Your answer should consist only of the lines below from the one with "white bottle: 3 -> 2" through the one with "pink capsule: 1 -> 2", copied exactly.

------ DATA

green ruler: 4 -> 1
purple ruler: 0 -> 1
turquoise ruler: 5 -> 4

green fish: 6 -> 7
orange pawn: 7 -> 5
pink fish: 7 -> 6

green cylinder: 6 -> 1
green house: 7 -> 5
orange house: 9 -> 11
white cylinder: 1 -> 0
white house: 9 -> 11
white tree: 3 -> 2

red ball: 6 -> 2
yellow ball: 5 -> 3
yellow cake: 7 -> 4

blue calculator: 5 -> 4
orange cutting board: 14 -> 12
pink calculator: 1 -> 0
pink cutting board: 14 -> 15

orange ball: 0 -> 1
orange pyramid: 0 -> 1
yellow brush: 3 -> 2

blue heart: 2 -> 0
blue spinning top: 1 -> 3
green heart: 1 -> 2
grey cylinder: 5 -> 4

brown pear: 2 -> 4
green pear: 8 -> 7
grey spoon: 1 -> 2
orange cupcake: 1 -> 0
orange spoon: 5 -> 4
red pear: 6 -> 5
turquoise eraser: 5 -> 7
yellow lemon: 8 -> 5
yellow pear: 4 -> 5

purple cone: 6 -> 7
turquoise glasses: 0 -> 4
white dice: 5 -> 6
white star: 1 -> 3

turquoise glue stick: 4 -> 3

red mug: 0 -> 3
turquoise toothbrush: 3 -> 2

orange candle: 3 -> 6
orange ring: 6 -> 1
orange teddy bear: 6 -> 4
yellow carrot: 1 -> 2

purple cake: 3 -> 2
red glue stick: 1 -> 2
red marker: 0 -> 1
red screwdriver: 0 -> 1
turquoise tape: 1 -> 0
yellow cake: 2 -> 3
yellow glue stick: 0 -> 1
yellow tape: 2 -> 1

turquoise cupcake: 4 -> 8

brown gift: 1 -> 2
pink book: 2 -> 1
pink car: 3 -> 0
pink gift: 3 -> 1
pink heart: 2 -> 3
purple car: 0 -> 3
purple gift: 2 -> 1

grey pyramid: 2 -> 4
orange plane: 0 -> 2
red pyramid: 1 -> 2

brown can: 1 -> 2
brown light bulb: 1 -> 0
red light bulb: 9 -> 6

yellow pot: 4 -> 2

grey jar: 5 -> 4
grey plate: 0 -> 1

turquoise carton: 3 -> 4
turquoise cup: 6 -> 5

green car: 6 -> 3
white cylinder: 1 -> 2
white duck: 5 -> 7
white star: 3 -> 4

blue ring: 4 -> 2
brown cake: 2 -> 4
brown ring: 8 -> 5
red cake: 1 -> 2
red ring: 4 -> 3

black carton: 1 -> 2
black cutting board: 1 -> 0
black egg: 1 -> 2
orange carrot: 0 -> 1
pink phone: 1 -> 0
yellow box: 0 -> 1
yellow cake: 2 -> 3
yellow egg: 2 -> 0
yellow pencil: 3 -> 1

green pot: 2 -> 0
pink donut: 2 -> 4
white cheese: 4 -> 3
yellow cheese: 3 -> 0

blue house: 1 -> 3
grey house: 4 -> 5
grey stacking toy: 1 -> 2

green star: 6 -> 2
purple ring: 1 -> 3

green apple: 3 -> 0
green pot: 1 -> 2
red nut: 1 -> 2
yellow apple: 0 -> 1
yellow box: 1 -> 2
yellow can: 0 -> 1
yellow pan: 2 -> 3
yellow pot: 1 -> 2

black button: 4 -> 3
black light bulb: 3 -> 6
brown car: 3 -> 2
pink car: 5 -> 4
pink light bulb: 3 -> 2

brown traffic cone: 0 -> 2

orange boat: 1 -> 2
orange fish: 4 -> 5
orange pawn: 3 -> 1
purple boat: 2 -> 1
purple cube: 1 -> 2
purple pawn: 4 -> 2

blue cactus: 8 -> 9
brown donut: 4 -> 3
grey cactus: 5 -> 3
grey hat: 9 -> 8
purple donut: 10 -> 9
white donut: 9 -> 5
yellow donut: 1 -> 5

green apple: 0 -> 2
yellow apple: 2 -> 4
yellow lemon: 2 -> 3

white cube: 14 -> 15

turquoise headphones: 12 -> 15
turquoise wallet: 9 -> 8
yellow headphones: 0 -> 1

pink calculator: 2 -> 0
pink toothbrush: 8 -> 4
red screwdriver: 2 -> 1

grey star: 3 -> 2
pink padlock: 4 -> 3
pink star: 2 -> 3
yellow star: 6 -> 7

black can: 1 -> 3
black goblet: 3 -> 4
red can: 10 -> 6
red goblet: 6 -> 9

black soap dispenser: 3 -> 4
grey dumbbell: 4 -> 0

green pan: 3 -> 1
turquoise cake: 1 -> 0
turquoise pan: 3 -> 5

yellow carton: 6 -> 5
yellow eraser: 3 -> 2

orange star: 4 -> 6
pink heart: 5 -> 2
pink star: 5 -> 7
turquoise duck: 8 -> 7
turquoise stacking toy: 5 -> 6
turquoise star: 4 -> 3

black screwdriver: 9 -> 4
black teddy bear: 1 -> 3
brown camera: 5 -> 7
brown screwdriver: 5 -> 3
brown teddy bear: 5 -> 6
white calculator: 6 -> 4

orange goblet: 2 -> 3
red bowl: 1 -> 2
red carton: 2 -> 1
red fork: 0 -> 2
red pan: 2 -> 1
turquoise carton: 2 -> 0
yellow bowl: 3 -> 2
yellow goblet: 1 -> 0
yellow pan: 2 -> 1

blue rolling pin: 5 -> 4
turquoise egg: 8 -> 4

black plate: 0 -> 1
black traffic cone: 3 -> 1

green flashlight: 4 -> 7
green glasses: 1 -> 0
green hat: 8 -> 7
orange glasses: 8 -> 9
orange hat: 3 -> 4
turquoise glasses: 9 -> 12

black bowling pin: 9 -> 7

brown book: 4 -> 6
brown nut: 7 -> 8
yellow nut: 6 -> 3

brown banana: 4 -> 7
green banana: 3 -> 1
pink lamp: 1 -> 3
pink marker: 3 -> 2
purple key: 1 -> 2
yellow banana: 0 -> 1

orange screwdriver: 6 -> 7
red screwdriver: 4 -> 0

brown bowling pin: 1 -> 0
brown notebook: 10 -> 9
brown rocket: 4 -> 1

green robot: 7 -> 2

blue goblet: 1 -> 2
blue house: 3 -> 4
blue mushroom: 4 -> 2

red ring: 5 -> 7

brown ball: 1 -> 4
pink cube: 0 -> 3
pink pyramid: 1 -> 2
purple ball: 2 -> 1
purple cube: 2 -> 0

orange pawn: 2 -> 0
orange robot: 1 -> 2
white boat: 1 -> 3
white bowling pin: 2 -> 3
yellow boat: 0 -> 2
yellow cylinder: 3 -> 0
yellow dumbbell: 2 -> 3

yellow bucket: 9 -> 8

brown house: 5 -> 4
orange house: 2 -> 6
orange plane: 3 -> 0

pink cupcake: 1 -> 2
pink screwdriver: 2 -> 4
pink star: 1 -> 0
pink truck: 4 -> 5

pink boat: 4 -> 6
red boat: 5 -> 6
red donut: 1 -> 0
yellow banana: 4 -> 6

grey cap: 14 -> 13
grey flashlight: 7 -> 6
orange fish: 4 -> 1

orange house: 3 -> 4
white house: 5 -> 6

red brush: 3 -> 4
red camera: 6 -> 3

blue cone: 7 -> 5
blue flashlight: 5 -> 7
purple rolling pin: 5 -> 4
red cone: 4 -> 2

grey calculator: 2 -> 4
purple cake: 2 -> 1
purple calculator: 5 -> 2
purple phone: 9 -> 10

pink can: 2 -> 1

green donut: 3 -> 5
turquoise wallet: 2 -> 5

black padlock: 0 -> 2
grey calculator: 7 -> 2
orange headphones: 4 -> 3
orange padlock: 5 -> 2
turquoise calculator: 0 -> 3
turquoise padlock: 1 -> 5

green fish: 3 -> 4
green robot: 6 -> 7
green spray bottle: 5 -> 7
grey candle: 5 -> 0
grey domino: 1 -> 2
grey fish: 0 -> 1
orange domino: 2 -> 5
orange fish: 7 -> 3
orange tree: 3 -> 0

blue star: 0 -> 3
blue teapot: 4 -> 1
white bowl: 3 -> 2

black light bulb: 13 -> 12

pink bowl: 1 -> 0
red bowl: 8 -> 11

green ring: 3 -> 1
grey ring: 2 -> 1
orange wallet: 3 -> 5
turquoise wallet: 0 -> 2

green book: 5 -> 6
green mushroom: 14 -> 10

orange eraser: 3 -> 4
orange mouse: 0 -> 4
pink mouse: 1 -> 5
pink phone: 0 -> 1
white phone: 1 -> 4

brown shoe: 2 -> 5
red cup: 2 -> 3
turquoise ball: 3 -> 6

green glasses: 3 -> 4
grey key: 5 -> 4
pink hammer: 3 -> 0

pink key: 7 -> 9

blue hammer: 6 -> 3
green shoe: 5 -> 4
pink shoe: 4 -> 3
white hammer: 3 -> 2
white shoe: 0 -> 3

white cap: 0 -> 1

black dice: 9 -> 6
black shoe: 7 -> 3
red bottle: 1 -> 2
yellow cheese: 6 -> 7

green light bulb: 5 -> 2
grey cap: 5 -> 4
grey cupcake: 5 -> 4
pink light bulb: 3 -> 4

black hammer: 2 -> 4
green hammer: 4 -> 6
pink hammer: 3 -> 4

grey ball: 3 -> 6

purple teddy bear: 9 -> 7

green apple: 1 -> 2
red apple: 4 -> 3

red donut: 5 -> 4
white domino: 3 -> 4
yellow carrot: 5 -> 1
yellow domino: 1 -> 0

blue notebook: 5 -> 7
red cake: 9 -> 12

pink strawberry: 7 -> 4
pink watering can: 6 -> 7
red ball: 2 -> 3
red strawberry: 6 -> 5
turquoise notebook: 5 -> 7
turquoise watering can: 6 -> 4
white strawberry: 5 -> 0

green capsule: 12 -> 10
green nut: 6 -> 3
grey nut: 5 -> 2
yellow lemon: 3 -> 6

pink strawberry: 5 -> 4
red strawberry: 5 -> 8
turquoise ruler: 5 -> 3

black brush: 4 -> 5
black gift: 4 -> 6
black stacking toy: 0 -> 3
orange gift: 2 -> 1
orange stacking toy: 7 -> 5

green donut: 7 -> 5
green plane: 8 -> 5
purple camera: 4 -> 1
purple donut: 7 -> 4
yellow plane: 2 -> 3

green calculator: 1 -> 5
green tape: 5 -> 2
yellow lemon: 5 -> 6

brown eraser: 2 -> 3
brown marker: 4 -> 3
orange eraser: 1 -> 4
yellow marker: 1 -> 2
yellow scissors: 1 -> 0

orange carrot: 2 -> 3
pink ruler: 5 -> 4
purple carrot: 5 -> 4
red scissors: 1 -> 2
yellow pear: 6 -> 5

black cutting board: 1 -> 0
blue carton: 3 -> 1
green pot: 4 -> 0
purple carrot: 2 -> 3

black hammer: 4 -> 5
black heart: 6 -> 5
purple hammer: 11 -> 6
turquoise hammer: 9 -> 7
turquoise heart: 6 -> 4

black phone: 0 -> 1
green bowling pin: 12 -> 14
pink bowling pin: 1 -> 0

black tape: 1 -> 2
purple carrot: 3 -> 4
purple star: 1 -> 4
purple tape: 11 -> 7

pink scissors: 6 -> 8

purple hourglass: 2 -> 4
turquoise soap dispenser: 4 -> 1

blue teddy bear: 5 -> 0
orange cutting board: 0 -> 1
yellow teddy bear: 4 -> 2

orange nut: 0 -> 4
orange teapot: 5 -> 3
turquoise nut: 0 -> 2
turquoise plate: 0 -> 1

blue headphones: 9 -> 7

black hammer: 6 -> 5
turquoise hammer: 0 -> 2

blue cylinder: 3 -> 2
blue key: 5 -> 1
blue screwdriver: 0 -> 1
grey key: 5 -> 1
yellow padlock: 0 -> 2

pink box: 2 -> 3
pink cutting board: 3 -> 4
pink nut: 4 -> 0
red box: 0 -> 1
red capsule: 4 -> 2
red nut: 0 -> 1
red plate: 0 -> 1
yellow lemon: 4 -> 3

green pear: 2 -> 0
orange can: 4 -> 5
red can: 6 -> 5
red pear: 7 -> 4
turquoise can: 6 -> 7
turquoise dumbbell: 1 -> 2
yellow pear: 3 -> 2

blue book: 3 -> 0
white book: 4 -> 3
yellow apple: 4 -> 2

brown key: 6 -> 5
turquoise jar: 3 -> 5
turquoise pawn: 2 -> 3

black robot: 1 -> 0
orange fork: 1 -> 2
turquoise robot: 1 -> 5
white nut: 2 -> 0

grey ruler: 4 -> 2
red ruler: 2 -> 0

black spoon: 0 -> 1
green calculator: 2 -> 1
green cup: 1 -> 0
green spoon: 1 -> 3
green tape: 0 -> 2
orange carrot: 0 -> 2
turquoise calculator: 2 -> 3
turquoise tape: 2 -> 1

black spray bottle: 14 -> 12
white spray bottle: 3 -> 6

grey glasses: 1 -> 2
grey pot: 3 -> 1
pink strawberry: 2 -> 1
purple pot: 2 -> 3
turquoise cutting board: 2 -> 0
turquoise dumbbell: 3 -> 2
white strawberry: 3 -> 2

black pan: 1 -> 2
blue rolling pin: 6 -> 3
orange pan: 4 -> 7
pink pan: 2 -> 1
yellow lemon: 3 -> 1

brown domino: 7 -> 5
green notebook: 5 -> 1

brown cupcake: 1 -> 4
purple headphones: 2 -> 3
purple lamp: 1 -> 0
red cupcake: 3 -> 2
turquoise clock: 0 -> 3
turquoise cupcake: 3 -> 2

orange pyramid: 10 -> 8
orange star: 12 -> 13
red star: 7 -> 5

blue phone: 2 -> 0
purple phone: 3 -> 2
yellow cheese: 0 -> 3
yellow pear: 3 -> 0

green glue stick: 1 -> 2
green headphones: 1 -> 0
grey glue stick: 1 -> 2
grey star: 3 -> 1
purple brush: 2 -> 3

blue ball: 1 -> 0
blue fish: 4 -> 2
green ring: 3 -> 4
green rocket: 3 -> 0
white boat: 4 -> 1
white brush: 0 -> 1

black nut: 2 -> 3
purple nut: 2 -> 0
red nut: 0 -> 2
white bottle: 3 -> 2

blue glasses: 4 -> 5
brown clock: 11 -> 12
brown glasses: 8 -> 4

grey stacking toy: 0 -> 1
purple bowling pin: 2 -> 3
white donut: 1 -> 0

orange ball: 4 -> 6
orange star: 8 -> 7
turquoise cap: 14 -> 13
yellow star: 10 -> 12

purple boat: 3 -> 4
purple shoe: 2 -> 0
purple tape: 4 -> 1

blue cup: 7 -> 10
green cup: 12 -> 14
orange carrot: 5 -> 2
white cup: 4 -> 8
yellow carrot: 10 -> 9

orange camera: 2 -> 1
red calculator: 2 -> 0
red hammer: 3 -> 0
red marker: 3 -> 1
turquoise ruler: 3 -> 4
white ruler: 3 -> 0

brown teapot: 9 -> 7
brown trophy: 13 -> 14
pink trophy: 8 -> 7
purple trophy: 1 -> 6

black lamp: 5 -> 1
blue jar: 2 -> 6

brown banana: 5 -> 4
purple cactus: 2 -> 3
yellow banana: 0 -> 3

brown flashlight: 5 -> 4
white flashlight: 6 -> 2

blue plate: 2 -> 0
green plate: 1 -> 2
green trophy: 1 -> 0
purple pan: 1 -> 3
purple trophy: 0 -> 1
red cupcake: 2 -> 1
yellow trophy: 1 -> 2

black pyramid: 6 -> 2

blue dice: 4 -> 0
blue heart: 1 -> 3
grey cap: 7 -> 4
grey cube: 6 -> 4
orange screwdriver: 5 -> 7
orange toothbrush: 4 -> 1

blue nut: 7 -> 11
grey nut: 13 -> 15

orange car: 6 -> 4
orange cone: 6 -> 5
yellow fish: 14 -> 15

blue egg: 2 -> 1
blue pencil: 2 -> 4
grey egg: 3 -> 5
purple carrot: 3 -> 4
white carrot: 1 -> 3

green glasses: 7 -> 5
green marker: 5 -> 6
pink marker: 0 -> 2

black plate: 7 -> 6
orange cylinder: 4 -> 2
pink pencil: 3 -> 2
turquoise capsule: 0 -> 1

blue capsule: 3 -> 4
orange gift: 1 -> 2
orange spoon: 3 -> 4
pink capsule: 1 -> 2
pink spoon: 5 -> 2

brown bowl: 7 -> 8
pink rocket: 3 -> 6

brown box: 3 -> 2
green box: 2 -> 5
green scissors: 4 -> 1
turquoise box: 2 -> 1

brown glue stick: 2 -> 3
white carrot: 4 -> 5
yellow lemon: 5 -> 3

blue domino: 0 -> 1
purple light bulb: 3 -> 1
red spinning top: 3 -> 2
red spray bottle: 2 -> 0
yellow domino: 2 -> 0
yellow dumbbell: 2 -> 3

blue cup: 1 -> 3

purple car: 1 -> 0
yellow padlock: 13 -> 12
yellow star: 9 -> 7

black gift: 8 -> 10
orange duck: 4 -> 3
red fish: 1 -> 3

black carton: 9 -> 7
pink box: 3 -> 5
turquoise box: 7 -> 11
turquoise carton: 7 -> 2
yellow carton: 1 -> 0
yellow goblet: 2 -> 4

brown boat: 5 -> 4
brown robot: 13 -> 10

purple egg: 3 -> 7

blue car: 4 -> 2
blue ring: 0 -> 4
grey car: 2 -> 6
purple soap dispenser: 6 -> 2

------------

> [REPLY]
white bottle: 3 -> 2

blue glasses: 4 -> 5
brown clock: 11 -> 12
brown glasses: 8 -> 4

grey stacking toy: 0 -> 1
purple bowling pin: 2 -> 3
white donut: 1 -> 0

orange ball: 4 -> 6
orange star: 8 -> 7
turquoise cap: 14 -> 13
yellow star: 10 -> 12

purple boat: 3 -> 4
purple shoe: 2 -> 0
purple tape: 4 -> 1

blue cup: 7 -> 10
green cup: 12 -> 14
orange carrot: 5 -> 2
white cup: 4 -> 8
yellow carrot: 10 -> 9

orange camera: 2 -> 1
red calculator: 2 -> 0
red hammer: 3 -> 0
red marker: 3 -> 1
turquoise ruler: 3 -> 4
white ruler: 3 -> 0

brown teapot: 9 -> 7
brown trophy: 13 -> 14
pink trophy: 8 -> 7
purple trophy: 1 -> 6

black lamp: 5 -> 1
blue jar: 2 -> 6

brown banana: 5 -> 4
purple cactus: 2 -> 3
yellow banana: 0 -> 3

brown flashlight: 5 -> 4
white flashlight: 6 -> 2

blue plate: 2 -> 0
green plate: 1 -> 2
green trophy: 1 -> 0
purple pan: 1 -> 3
purple trophy: 0 -> 1
red cupcake: 2 -> 1
yellow trophy: 1 -> 2

black pyramid: 6 -> 2

blue dice: 4 -> 0
blue heart: 1 -> 3
grey cap: 7 -> 4
grey cube: 6 -> 4
orange screwdriver: 5 -> 7
orange toothbrush: 4 -> 1

blue nut: 7 -> 11
grey nut: 13 -> 15

orange car: 6 -> 4
orange cone: 6 -> 5
yellow fish: 14 -> 15

blue egg: 2 -> 1
blue pencil: 2 -> 4
grey egg: 3 -> 5
purple carrot: 3 -> 4
white carrot: 1 -> 3

green glasses: 7 -> 5
green marker: 5 -> 6
pink marker: 0 -> 2

black plate: 7 -> 6
orange cylinder: 4 -> 2
pink pencil: 3 -> 2
turquoise capsule: 0 -> 1

blue capsule: 3 -> 4
orange gift: 1 -> 2
orange spoon: 3 -> 4
pink capsule: 1 -> 2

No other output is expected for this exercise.